TASK PROMPT
Quote the line containing "Render at 512×512." and all lines that follow it in the listing below, exactly as written.

AVAILABLE RECORDS
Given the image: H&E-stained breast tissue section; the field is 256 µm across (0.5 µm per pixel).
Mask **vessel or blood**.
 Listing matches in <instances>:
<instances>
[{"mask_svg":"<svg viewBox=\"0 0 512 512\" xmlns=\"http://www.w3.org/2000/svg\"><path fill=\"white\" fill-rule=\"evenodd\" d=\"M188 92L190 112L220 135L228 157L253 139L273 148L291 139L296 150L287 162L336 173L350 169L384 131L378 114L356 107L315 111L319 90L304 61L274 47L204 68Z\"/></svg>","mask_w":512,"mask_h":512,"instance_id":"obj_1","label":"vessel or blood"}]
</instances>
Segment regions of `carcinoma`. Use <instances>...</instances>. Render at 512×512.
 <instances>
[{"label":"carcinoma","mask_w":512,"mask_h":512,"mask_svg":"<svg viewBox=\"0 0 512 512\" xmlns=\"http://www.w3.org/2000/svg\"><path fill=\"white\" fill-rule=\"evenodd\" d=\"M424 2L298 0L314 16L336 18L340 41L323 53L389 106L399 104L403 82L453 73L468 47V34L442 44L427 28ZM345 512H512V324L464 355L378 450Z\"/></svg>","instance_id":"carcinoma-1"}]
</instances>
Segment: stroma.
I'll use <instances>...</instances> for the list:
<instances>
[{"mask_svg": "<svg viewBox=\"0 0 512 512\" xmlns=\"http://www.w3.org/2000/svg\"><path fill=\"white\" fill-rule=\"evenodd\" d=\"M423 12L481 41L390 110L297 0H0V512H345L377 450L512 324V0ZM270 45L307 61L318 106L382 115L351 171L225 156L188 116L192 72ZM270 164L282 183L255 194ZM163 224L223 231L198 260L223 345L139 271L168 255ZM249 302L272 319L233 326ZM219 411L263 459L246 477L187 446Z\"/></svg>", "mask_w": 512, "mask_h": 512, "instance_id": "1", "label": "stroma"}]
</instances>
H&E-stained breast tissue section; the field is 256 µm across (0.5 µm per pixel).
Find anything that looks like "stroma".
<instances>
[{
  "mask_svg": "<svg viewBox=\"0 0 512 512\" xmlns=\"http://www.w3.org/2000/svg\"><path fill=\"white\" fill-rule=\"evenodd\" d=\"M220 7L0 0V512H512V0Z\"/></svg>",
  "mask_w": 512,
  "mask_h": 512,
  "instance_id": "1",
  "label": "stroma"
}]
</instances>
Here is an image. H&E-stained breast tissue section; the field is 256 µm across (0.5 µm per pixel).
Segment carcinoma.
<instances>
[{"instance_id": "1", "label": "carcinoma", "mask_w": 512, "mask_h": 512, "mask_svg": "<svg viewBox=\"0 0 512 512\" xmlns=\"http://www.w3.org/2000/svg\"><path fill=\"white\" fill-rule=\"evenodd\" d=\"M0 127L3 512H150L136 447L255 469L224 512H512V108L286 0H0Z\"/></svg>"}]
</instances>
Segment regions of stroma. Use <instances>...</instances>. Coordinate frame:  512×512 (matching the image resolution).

EXERCISE OUTPUT
Segment regions of `carcinoma`. Use <instances>...</instances>. Render at 512×512.
 <instances>
[{"label":"carcinoma","mask_w":512,"mask_h":512,"mask_svg":"<svg viewBox=\"0 0 512 512\" xmlns=\"http://www.w3.org/2000/svg\"><path fill=\"white\" fill-rule=\"evenodd\" d=\"M424 2L298 0L314 16L336 18L340 41L323 53L389 106L399 104L403 82L453 73L468 47V34L442 44L427 28ZM345 512H512V324L464 355L378 450Z\"/></svg>","instance_id":"carcinoma-1"}]
</instances>
Segment: stroma.
I'll use <instances>...</instances> for the list:
<instances>
[{"mask_svg": "<svg viewBox=\"0 0 512 512\" xmlns=\"http://www.w3.org/2000/svg\"><path fill=\"white\" fill-rule=\"evenodd\" d=\"M423 12L481 41L390 110L297 0H0V512H345L377 450L512 324V0ZM270 45L307 61L318 106L382 115L351 171L225 156L188 116L192 72ZM270 164L282 183L255 194ZM163 224L223 231L198 260L223 345L139 271L168 255ZM249 302L272 319L233 326ZM219 411L263 459L246 477L187 446Z\"/></svg>", "mask_w": 512, "mask_h": 512, "instance_id": "1", "label": "stroma"}]
</instances>
H&E-stained breast tissue section; the field is 256 µm across (0.5 µm per pixel).
Find anything that looks like "stroma".
<instances>
[{
  "mask_svg": "<svg viewBox=\"0 0 512 512\" xmlns=\"http://www.w3.org/2000/svg\"><path fill=\"white\" fill-rule=\"evenodd\" d=\"M220 7L0 0V512H512V0Z\"/></svg>",
  "mask_w": 512,
  "mask_h": 512,
  "instance_id": "1",
  "label": "stroma"
}]
</instances>
Here is an image. H&E-stained breast tissue section; the field is 256 µm across (0.5 µm per pixel).
Segment carcinoma.
<instances>
[{"instance_id": "1", "label": "carcinoma", "mask_w": 512, "mask_h": 512, "mask_svg": "<svg viewBox=\"0 0 512 512\" xmlns=\"http://www.w3.org/2000/svg\"><path fill=\"white\" fill-rule=\"evenodd\" d=\"M0 127L3 512H150L136 447L255 469L224 512H512V108L286 0H0Z\"/></svg>"}]
</instances>
Segment regions of stroma. Use <instances>...</instances>. Coordinate frame:  512×512 (matching the image resolution).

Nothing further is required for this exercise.